Once "SW1: switch (3V3, N4) -> switch (GND, N4)" turns up in a line below, reproduce that line and those after it exactly, stopping after the line with "R7: 62k (3V3, N18) -> none"; leave pictures out.

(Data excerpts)
***

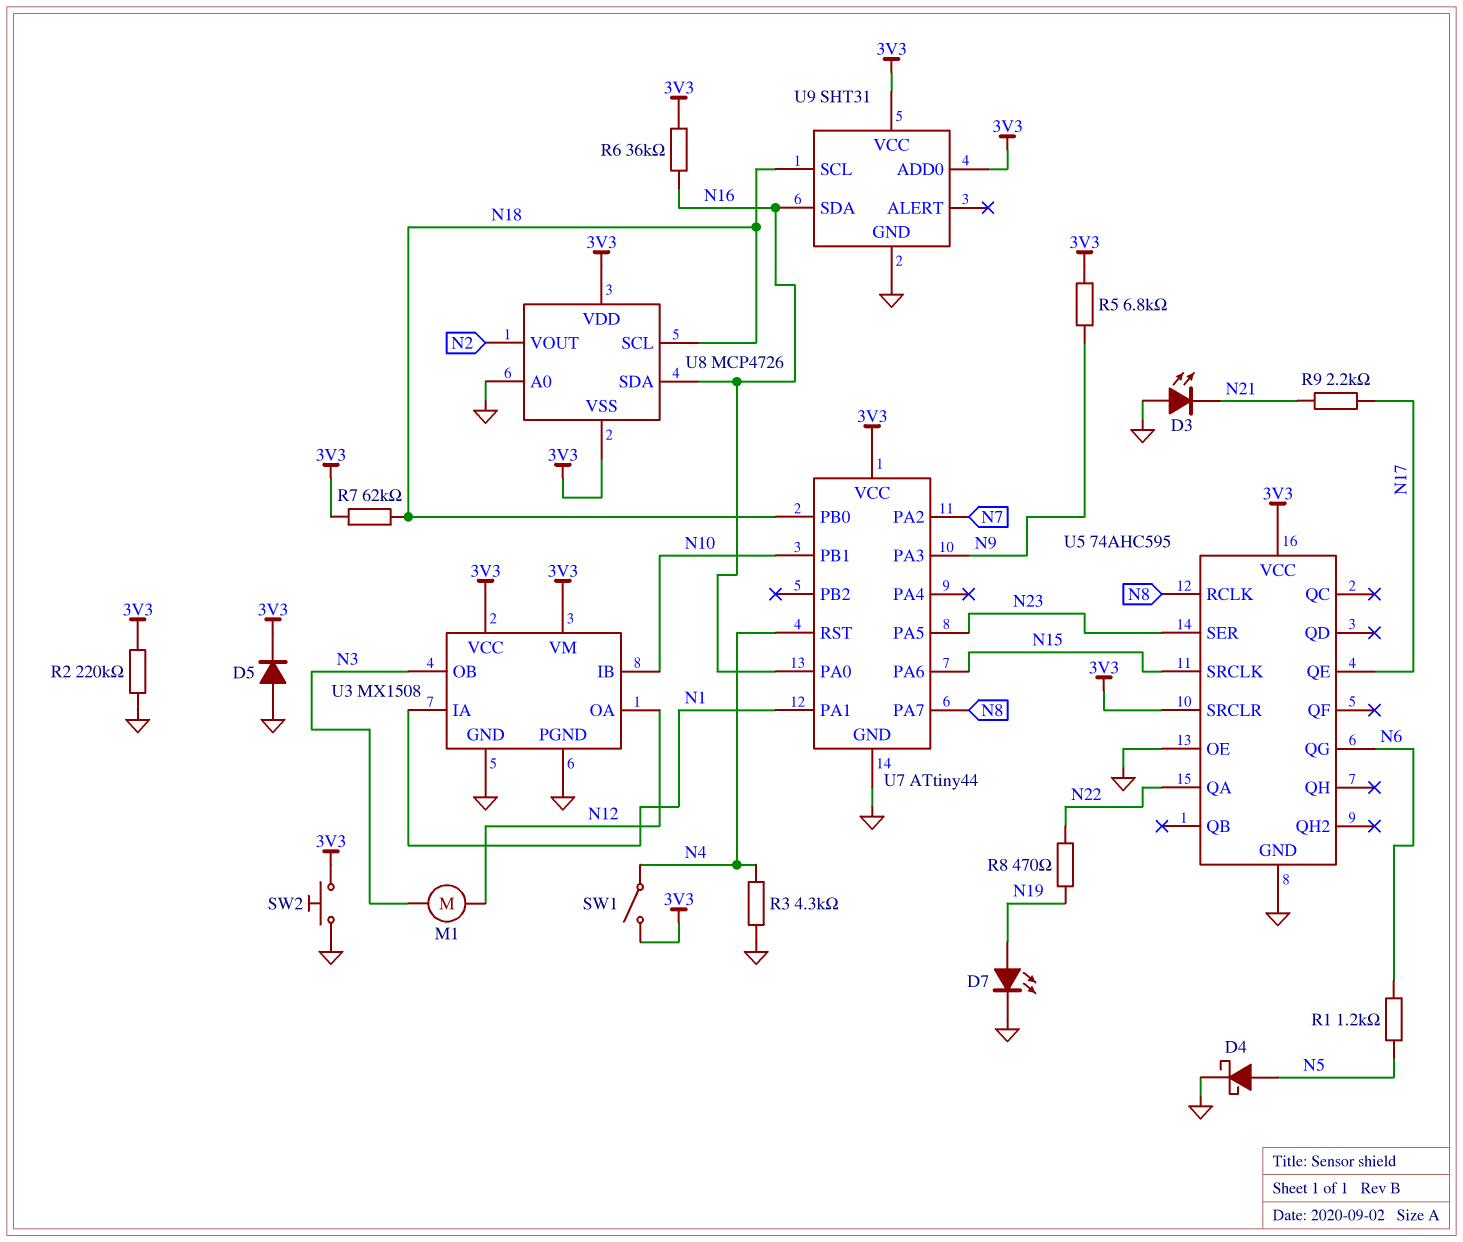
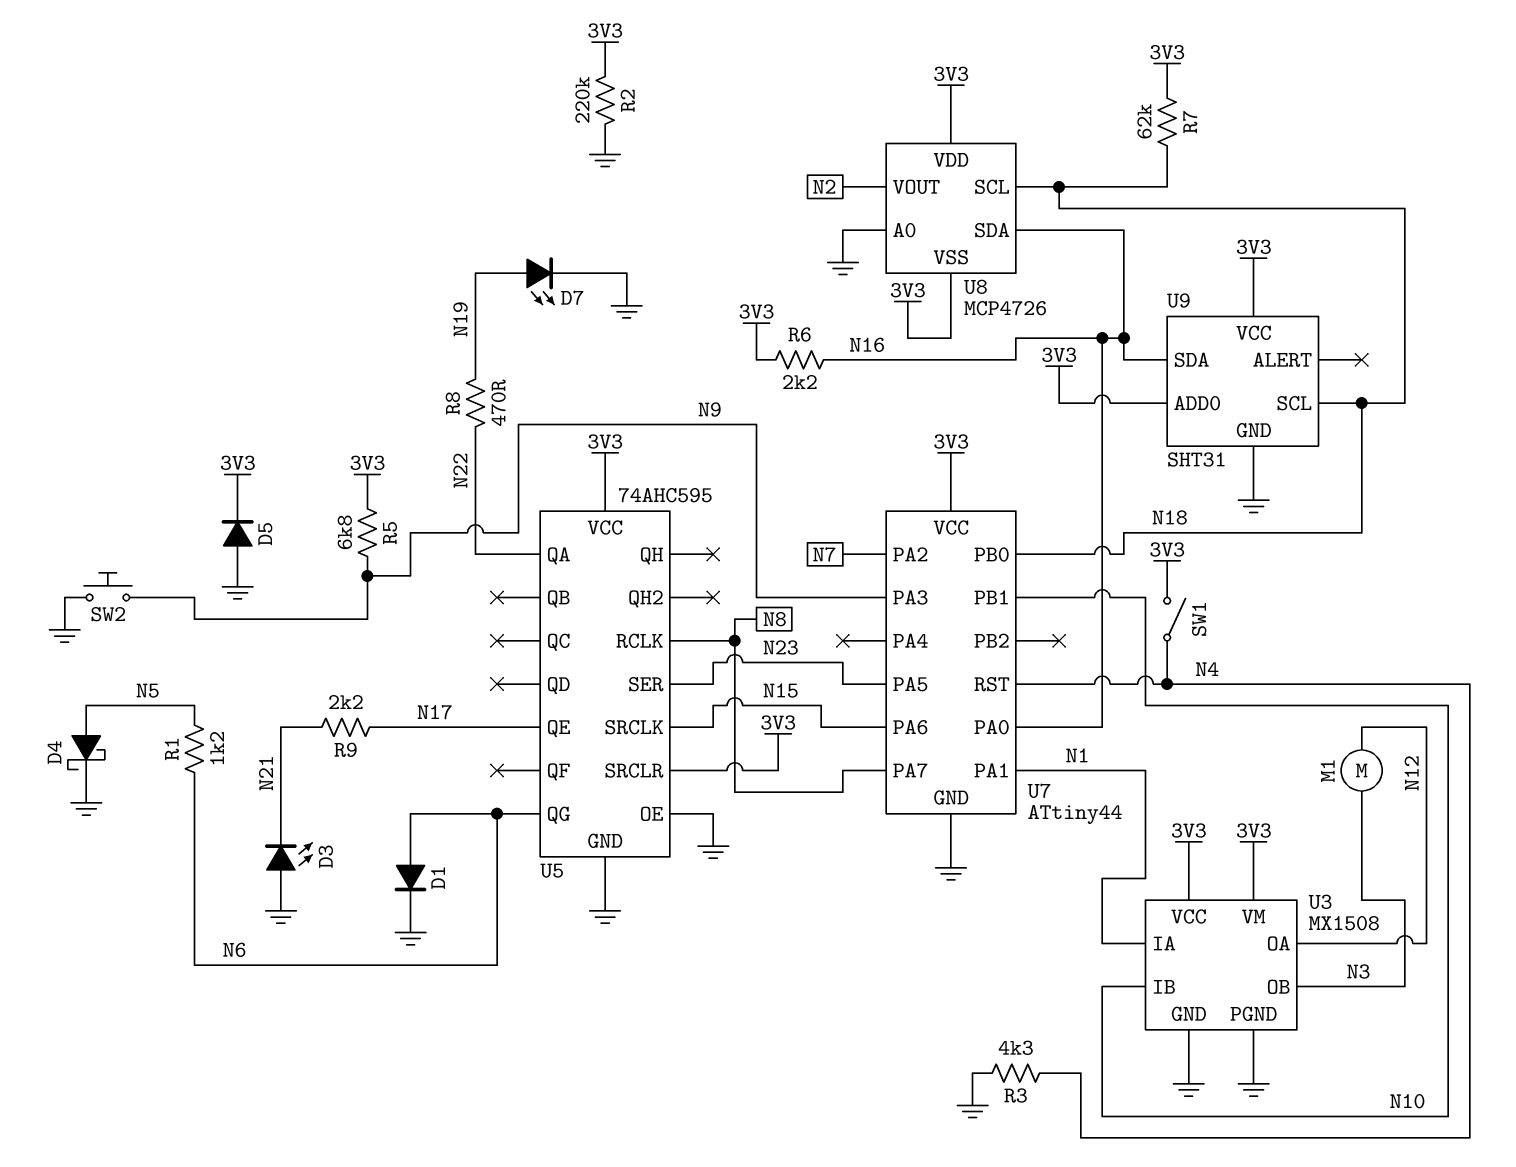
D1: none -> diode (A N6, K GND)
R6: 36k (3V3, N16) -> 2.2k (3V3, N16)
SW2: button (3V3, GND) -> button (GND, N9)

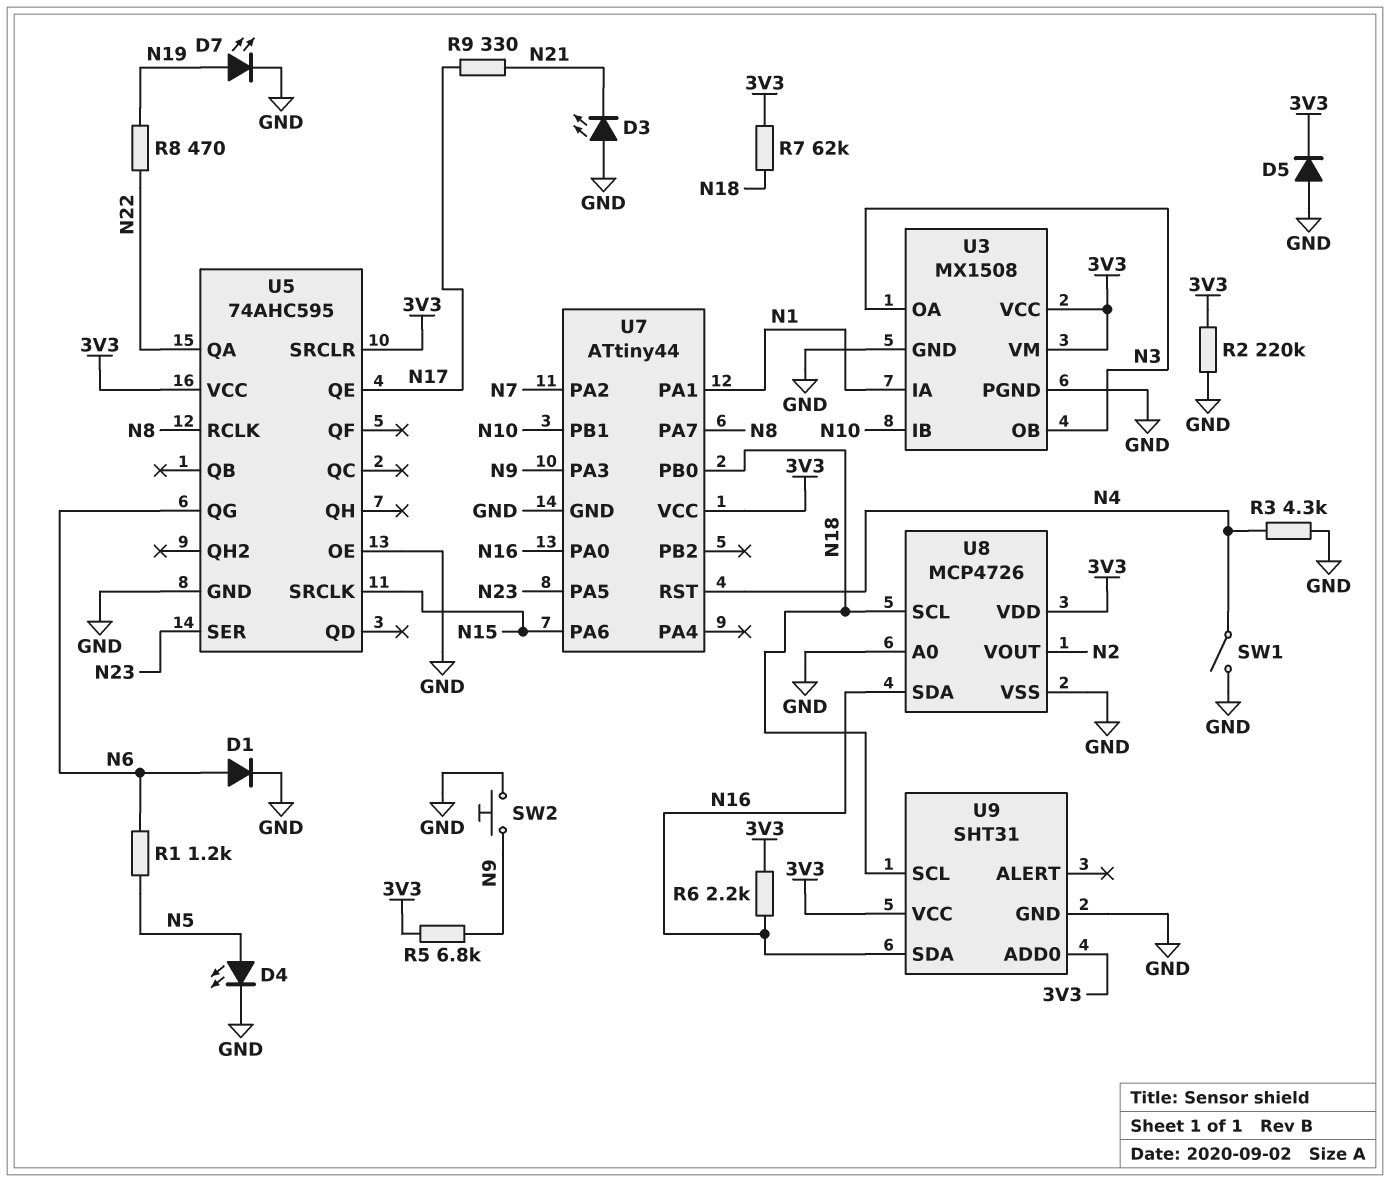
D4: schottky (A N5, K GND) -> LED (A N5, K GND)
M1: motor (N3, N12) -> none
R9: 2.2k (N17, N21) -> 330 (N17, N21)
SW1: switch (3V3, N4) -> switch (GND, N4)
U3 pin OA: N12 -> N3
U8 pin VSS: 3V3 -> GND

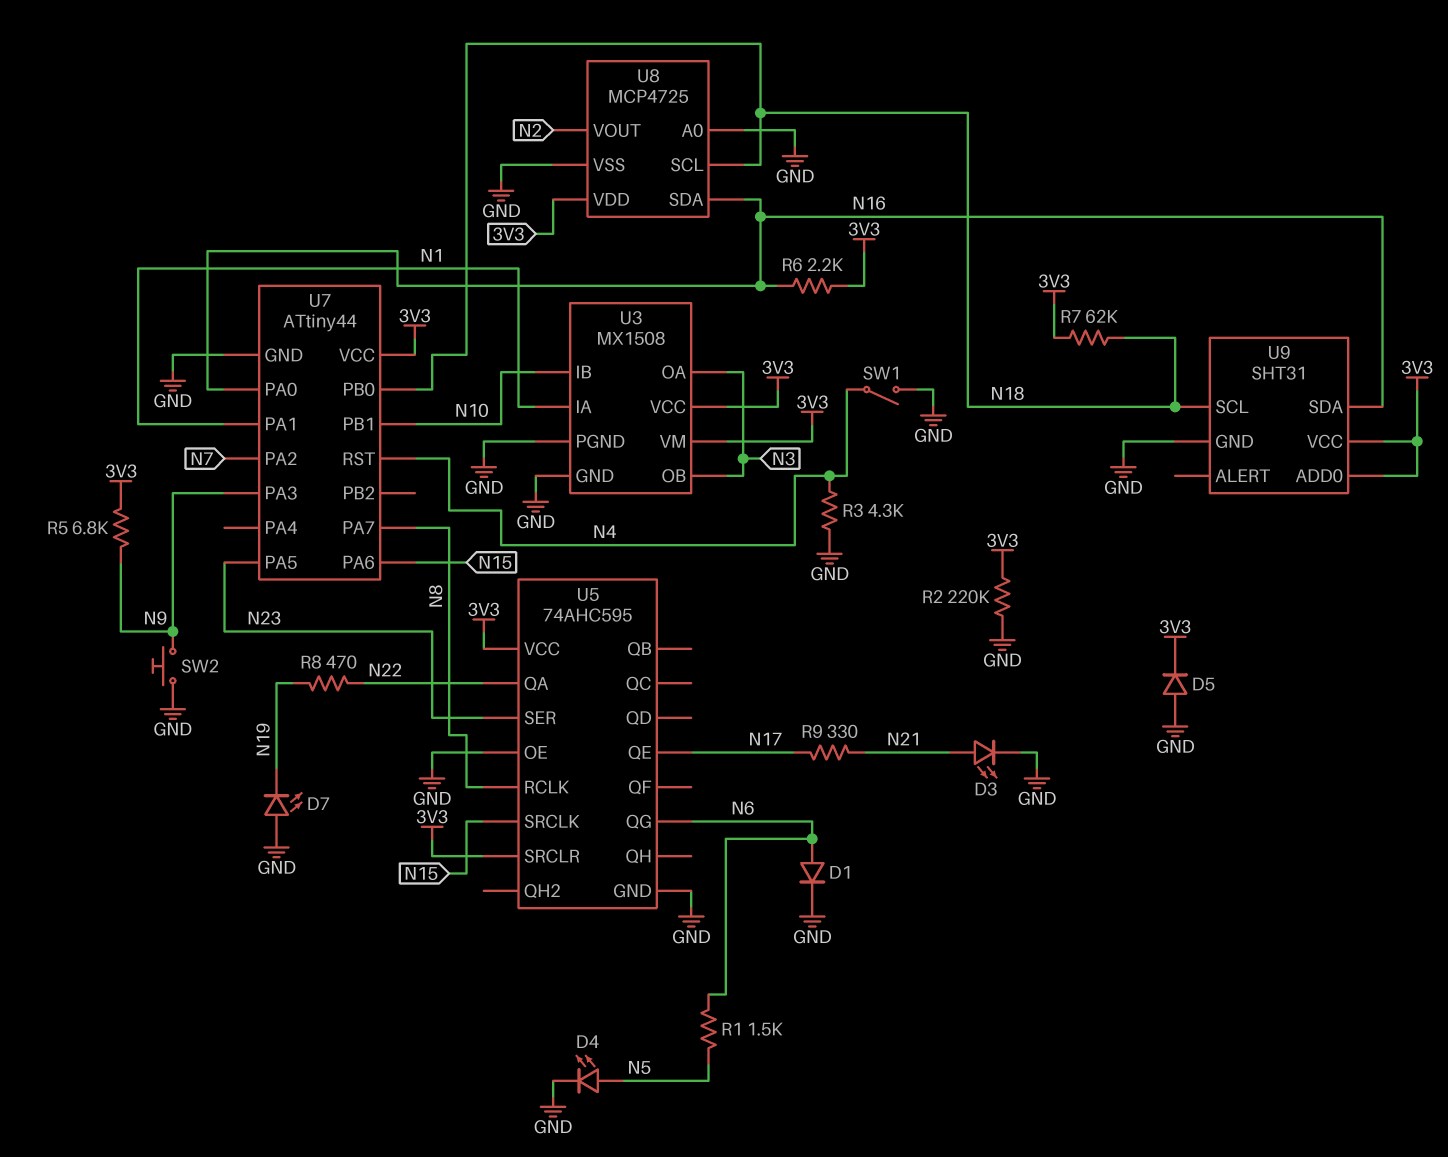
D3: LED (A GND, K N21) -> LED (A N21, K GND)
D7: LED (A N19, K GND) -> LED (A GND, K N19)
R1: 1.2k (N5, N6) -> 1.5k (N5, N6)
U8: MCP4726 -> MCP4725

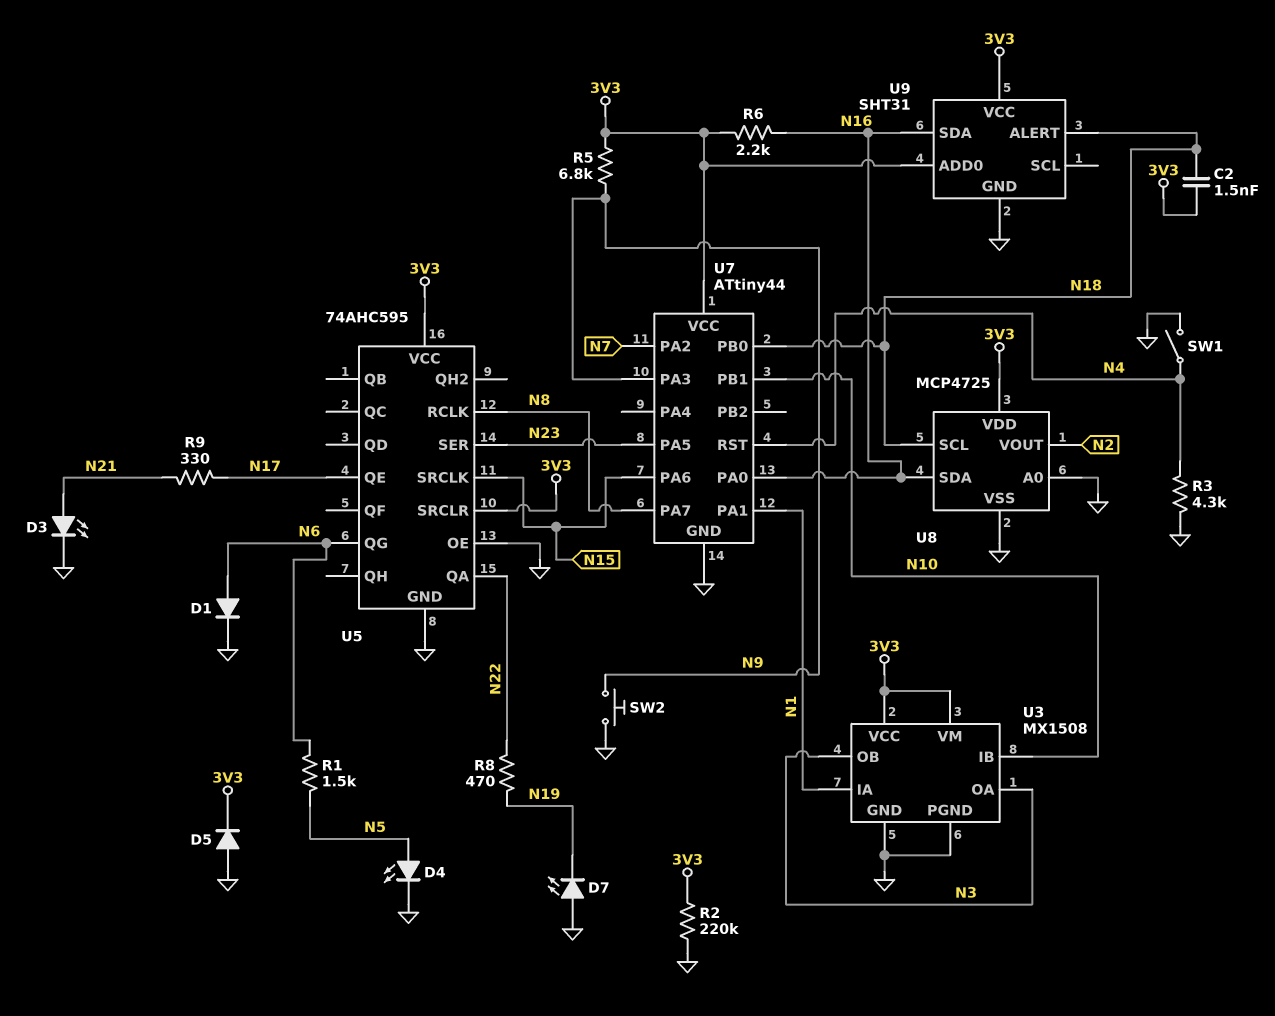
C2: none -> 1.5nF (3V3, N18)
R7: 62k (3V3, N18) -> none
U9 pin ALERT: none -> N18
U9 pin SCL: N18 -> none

***

* **Finished task**:
SW1: switch (3V3, N4) -> switch (GND, N4)
U3 pin OA: N12 -> N3
U8 pin VSS: 3V3 -> GND

D3: LED (A GND, K N21) -> LED (A N21, K GND)
D7: LED (A N19, K GND) -> LED (A GND, K N19)
R1: 1.2k (N5, N6) -> 1.5k (N5, N6)
U8: MCP4726 -> MCP4725

C2: none -> 1.5nF (3V3, N18)
R7: 62k (3V3, N18) -> none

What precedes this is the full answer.